[Content revision data]
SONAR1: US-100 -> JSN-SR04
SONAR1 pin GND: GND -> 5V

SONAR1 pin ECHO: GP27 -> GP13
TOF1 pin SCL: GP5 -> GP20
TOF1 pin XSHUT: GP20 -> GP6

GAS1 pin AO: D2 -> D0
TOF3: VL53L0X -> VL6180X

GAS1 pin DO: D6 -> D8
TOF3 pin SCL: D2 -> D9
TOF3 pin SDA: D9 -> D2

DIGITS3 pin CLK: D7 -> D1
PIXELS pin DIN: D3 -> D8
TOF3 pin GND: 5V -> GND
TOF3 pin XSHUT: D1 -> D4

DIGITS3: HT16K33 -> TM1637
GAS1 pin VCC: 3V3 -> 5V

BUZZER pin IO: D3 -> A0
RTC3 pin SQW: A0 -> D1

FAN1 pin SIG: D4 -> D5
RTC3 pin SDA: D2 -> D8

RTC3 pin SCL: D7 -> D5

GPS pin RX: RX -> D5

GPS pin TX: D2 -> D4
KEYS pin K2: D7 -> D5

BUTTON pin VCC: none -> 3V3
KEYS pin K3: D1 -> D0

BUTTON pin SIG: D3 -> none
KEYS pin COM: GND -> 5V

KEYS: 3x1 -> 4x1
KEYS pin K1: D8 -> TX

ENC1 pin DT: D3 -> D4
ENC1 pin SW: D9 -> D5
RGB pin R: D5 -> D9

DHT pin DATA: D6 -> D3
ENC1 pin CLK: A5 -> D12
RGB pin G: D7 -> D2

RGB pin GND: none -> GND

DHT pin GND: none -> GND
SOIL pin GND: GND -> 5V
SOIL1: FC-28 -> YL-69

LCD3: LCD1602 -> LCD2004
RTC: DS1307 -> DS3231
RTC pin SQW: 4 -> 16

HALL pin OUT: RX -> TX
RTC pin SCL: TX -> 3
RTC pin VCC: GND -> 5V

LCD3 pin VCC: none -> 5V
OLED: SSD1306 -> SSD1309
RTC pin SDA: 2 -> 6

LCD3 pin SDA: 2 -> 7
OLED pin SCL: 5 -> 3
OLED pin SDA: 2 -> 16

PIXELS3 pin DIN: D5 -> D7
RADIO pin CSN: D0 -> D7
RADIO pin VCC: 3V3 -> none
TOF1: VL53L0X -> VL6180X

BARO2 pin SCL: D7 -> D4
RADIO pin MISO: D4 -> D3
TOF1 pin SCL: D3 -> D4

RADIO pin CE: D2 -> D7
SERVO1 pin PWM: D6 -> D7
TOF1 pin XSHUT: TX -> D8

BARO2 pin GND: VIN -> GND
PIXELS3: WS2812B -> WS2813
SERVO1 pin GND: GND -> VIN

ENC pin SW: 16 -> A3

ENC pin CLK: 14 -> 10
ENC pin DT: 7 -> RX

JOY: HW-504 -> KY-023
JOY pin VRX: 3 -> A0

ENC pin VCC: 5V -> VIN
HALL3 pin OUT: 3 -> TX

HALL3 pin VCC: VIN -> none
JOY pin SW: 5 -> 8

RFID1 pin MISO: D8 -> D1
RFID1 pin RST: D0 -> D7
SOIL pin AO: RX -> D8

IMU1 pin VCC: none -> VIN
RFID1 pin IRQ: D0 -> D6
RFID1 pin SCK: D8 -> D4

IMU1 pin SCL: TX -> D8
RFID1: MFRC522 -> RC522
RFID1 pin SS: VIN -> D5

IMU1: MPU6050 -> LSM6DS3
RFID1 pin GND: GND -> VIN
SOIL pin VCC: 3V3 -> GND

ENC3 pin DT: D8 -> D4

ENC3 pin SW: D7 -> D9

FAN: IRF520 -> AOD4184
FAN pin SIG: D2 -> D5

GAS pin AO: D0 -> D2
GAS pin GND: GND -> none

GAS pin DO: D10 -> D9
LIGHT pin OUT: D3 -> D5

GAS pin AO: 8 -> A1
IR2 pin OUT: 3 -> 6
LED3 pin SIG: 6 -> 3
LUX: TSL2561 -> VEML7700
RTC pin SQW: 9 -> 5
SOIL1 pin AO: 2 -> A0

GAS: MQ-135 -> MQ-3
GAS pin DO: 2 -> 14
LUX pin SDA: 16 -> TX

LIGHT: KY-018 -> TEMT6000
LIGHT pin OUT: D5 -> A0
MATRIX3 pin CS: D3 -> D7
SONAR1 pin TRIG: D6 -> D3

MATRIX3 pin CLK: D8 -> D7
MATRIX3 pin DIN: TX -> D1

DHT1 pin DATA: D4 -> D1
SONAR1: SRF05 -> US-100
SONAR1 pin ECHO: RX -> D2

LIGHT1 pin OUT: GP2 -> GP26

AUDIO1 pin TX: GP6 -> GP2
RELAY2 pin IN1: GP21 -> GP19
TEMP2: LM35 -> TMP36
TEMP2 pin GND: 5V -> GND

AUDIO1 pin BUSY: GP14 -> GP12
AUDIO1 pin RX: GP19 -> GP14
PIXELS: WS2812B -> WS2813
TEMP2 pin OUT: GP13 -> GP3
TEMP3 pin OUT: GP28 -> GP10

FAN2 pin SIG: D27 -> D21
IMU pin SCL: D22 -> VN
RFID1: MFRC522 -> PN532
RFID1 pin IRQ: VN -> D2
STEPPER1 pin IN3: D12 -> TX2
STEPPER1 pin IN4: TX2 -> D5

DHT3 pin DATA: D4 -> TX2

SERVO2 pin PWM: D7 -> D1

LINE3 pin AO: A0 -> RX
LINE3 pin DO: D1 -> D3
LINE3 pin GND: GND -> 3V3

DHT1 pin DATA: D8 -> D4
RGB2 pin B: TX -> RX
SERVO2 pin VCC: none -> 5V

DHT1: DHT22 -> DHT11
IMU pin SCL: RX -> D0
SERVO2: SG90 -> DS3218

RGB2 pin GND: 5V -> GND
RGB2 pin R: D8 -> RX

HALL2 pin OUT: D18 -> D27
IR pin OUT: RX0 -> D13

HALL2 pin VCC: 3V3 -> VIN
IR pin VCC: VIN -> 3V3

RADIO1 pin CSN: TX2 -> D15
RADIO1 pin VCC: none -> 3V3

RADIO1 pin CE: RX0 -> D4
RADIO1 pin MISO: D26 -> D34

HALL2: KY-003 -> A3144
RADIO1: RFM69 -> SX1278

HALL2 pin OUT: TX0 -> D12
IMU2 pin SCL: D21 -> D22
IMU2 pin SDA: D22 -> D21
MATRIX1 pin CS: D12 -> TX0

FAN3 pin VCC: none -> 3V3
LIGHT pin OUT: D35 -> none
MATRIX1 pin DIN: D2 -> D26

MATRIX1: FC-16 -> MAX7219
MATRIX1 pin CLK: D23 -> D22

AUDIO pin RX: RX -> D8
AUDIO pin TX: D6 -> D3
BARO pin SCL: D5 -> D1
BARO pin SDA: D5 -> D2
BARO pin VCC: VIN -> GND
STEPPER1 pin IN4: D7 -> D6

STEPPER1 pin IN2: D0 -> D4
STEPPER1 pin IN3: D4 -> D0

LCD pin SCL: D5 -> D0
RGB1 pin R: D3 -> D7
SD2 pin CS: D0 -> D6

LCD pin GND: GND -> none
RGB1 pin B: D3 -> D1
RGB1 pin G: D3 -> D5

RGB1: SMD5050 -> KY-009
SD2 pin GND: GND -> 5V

■ **What this task involves**: Both end lines included, restate word for word the lines above from the line with "BUTTON pin SIG: D3 -> none" to the line with "RFID1 pin IRQ: D0 -> D6", and nothing else.

■ **Exercise solution**:
BUTTON pin SIG: D3 -> none
KEYS pin COM: GND -> 5V

KEYS: 3x1 -> 4x1
KEYS pin K1: D8 -> TX

ENC1 pin DT: D3 -> D4
ENC1 pin SW: D9 -> D5
RGB pin R: D5 -> D9

DHT pin DATA: D6 -> D3
ENC1 pin CLK: A5 -> D12
RGB pin G: D7 -> D2

RGB pin GND: none -> GND

DHT pin GND: none -> GND
SOIL pin GND: GND -> 5V
SOIL1: FC-28 -> YL-69

LCD3: LCD1602 -> LCD2004
RTC: DS1307 -> DS3231
RTC pin SQW: 4 -> 16

HALL pin OUT: RX -> TX
RTC pin SCL: TX -> 3
RTC pin VCC: GND -> 5V

LCD3 pin VCC: none -> 5V
OLED: SSD1306 -> SSD1309
RTC pin SDA: 2 -> 6

LCD3 pin SDA: 2 -> 7
OLED pin SCL: 5 -> 3
OLED pin SDA: 2 -> 16

PIXELS3 pin DIN: D5 -> D7
RADIO pin CSN: D0 -> D7
RADIO pin VCC: 3V3 -> none
TOF1: VL53L0X -> VL6180X

BARO2 pin SCL: D7 -> D4
RADIO pin MISO: D4 -> D3
TOF1 pin SCL: D3 -> D4

RADIO pin CE: D2 -> D7
SERVO1 pin PWM: D6 -> D7
TOF1 pin XSHUT: TX -> D8

BARO2 pin GND: VIN -> GND
PIXELS3: WS2812B -> WS2813
SERVO1 pin GND: GND -> VIN

ENC pin SW: 16 -> A3

ENC pin CLK: 14 -> 10
ENC pin DT: 7 -> RX

JOY: HW-504 -> KY-023
JOY pin VRX: 3 -> A0

ENC pin VCC: 5V -> VIN
HALL3 pin OUT: 3 -> TX

HALL3 pin VCC: VIN -> none
JOY pin SW: 5 -> 8

RFID1 pin MISO: D8 -> D1
RFID1 pin RST: D0 -> D7
SOIL pin AO: RX -> D8

IMU1 pin VCC: none -> VIN
RFID1 pin IRQ: D0 -> D6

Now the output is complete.